* Your assignment:
Leaving the pictures aside, restate all of the data exactly.

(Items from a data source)
= Beginning of Section =

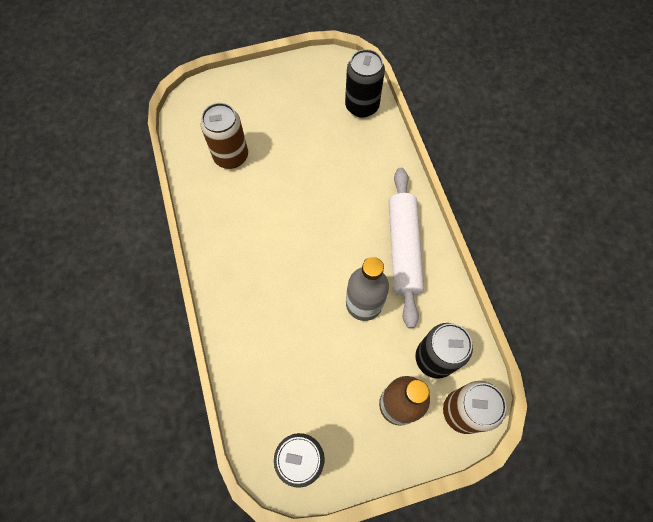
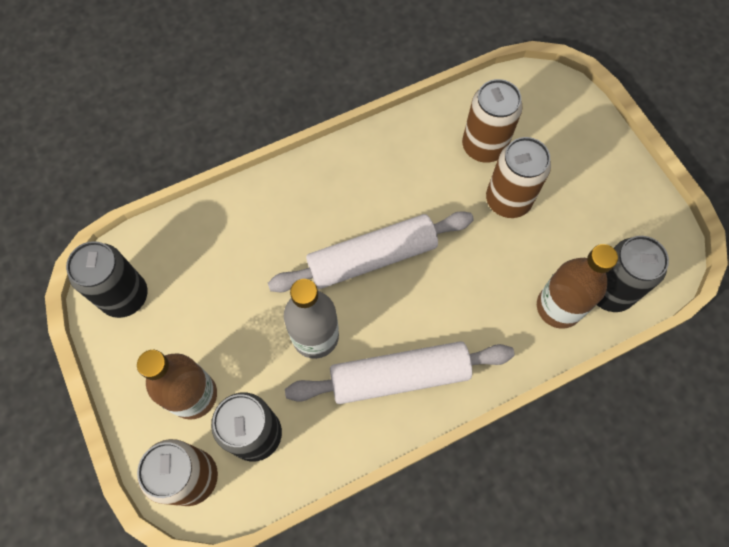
camera: 80 degrees right, 0 degrees up
(280, 150) = (508, 200): none -> brown can
(307, 252) = (372, 257): none -> white rolling pin
(368, 138) = (558, 307): none -> brown bottle

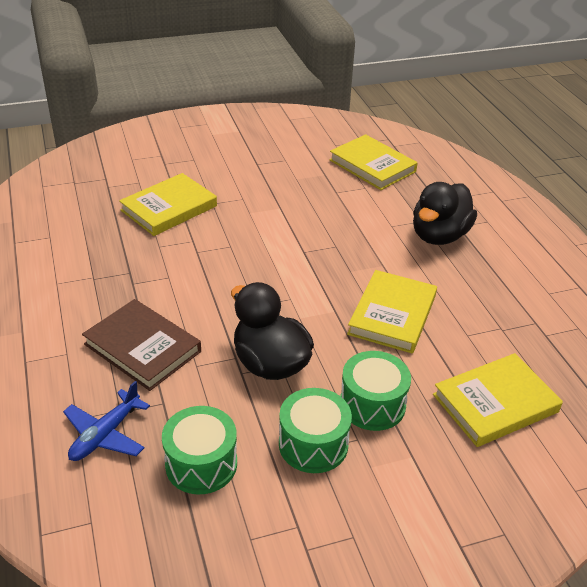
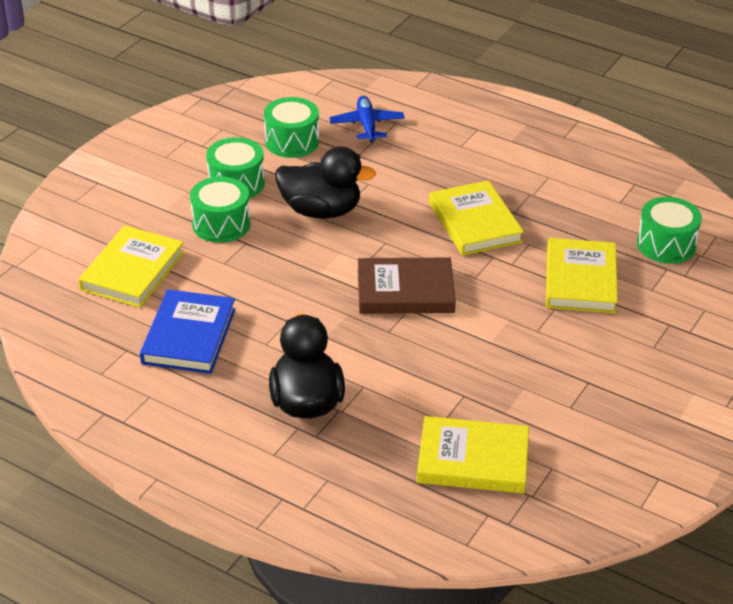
camera: 140 degrees right, 0 degrees up
(80, 198) = (666, 245): none -> green drum
(142, 348) = (419, 173): brown book -> brown book (405, 291)
(392, 315) = (271, 295): yellow book -> yellow book (475, 222)
(486, 319) = (189, 336): none -> blue book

= End of Section =

* Answer section:
camera: 80 degrees right, 0 degrees up
(280, 150) = (508, 200): none -> brown can
(307, 252) = (372, 257): none -> white rolling pin
(368, 138) = (558, 307): none -> brown bottle

camera: 140 degrees right, 0 degrees up
(80, 198) = (666, 245): none -> green drum
(142, 348) = (419, 173): brown book -> brown book (405, 291)
(392, 315) = (271, 295): yellow book -> yellow book (475, 222)
(486, 319) = (189, 336): none -> blue book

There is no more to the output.